** Study material follows **
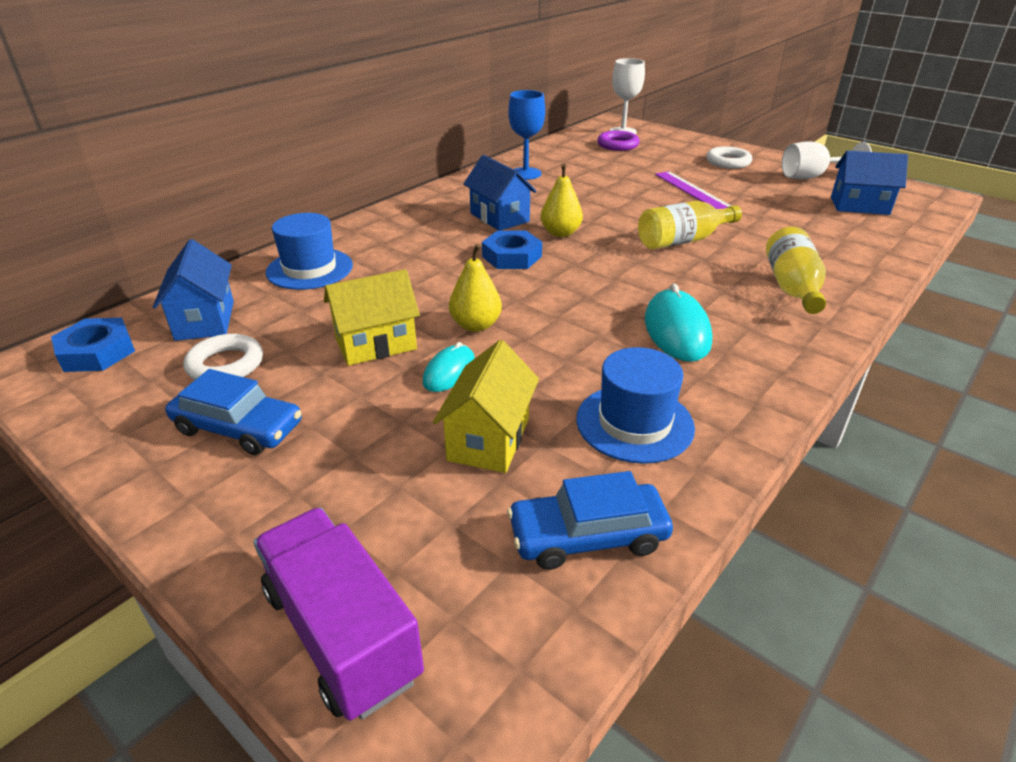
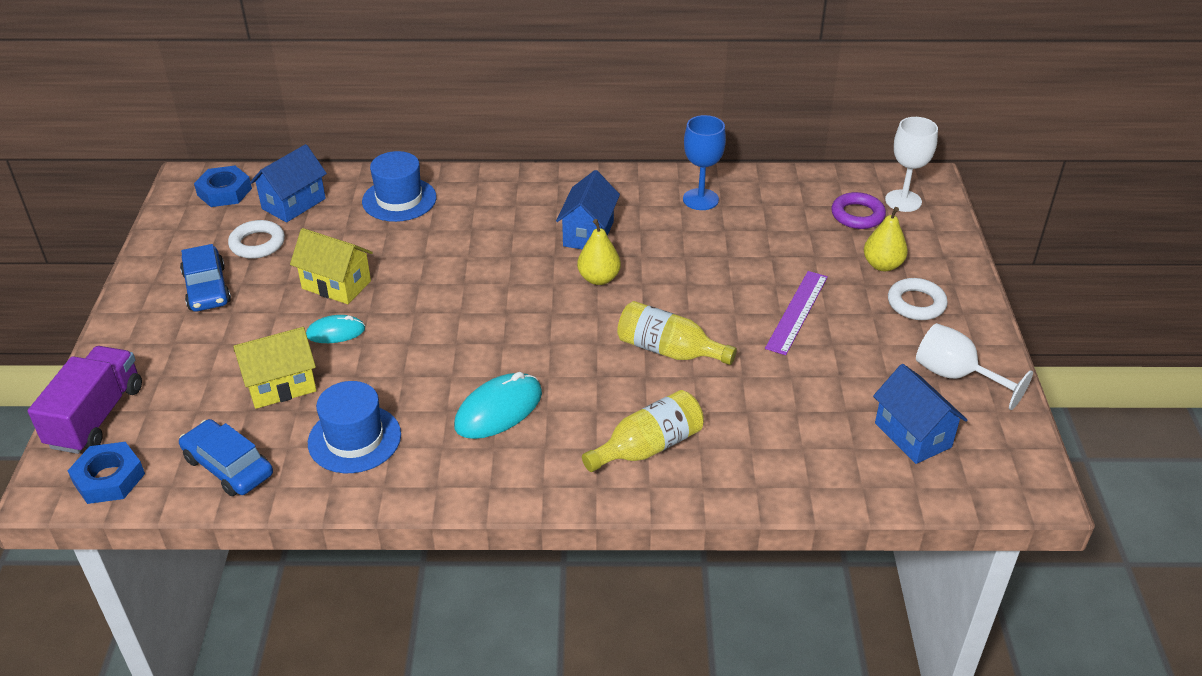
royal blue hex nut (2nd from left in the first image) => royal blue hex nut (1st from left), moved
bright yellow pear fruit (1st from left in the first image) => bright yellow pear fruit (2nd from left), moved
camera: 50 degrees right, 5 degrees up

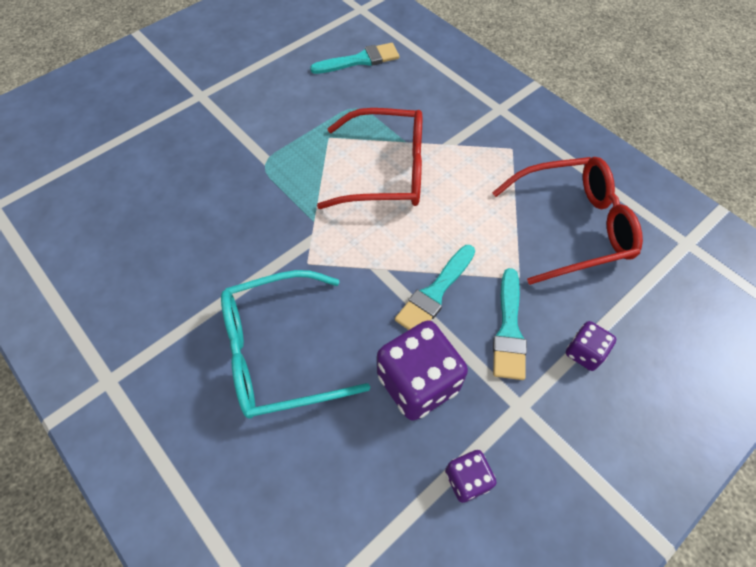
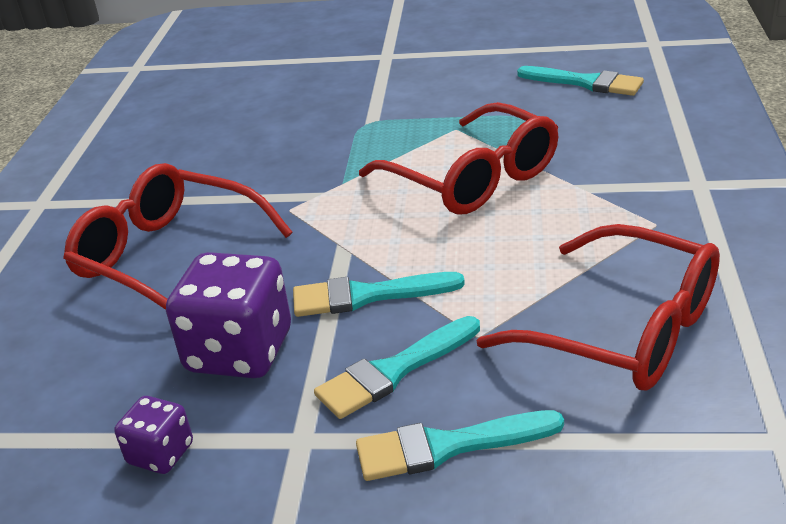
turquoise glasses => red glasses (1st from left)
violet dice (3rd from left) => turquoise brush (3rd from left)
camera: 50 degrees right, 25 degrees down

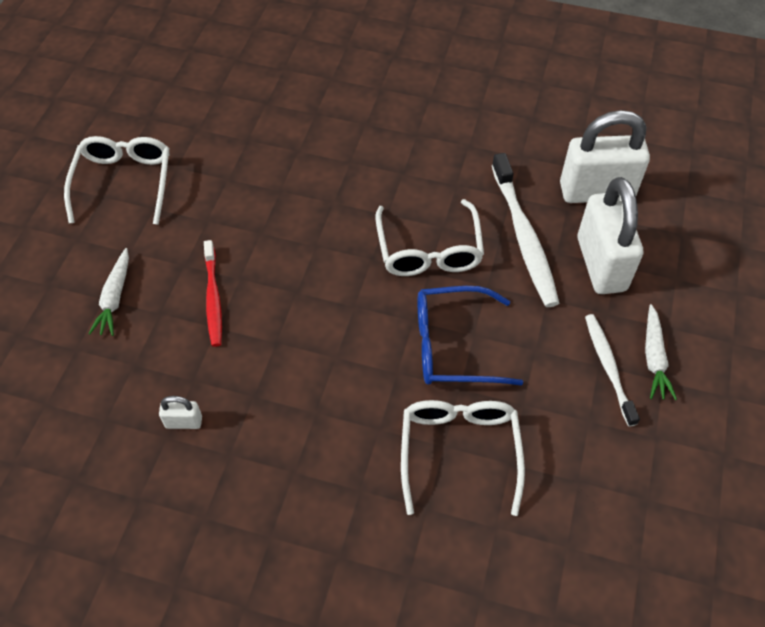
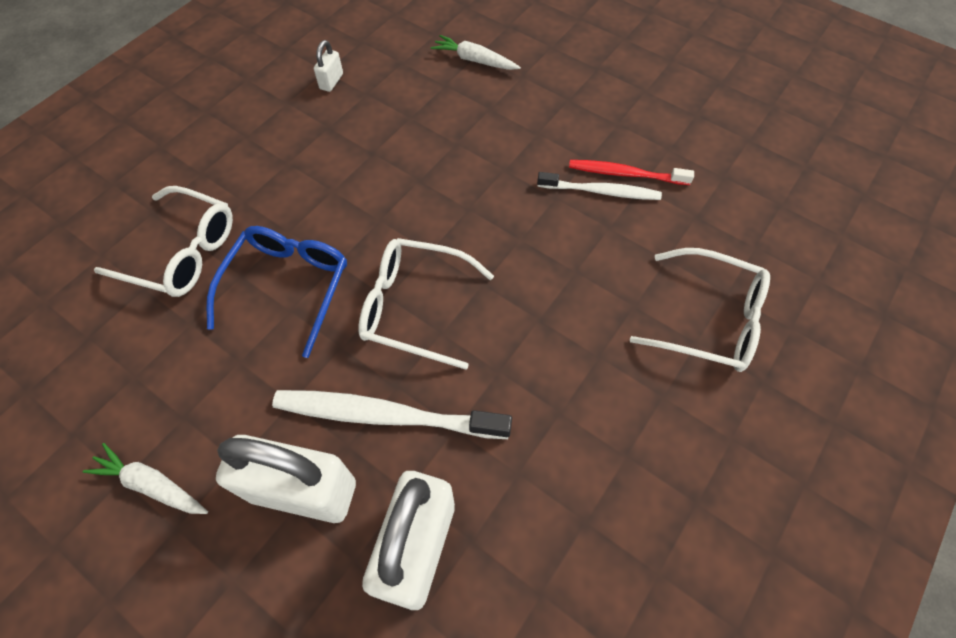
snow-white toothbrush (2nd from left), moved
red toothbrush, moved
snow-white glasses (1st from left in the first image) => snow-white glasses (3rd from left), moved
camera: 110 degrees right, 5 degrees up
** End of Study material **
#### Task to carry out:
Check the data for the word "degrees" and pull out the lines that have it.

#### Solution to this task:
camera: 50 degrees right, 5 degrees up
camera: 50 degrees right, 25 degrees down
camera: 110 degrees right, 5 degrees up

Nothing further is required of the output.